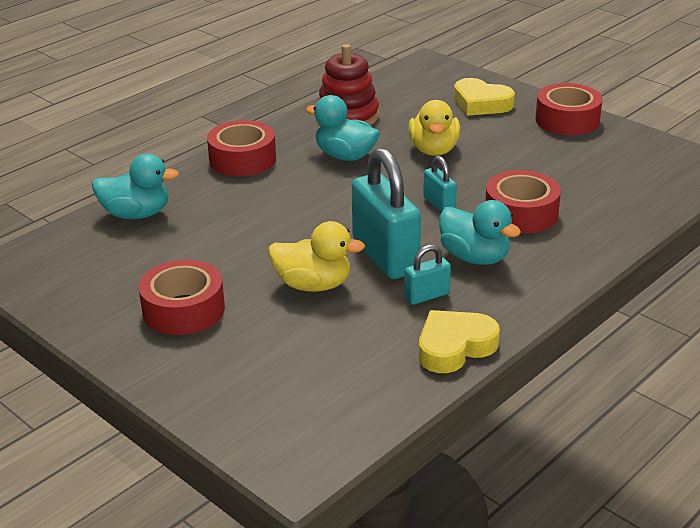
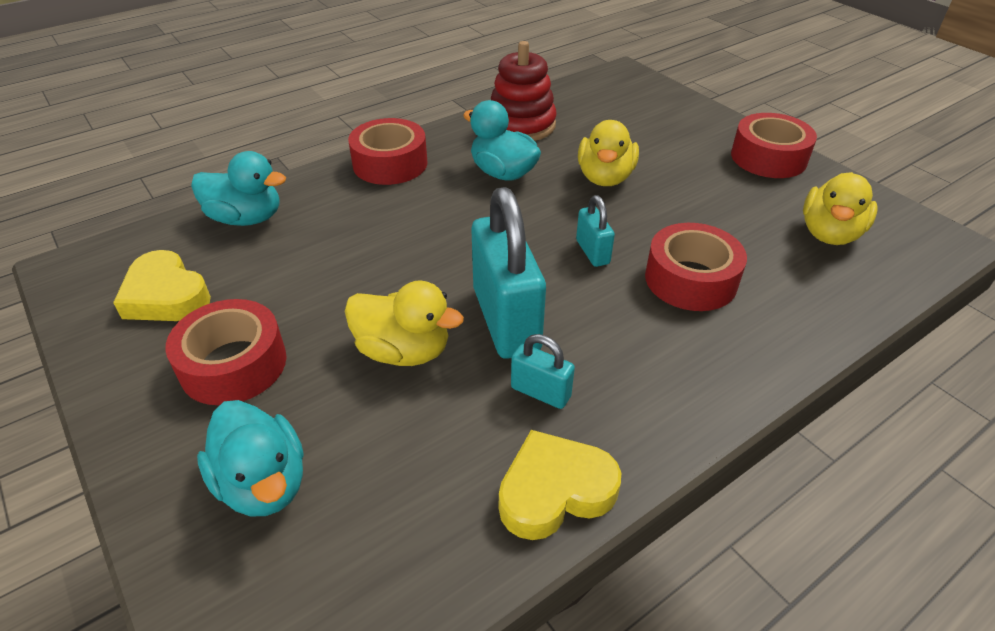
camera: 10 degrees right, 10 degrees up
(427, 296) = (540, 392): turquoise padlock -> turquoise padlock turned 45 degrees clockwise
(474, 257) = (618, 339): turquoise duck -> turquoise duck (263, 483)
(481, 103) = (672, 126): yellow heart -> yellow heart (166, 296)
(623, 170) = (829, 234): none -> yellow duck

++++++

#### [EXERCISE GOAL]
Go through the entries above and copy every line containing "yellow".

#### [ANSWER SECTION]
(481, 103) = (672, 126): yellow heart -> yellow heart (166, 296)
(623, 170) = (829, 234): none -> yellow duck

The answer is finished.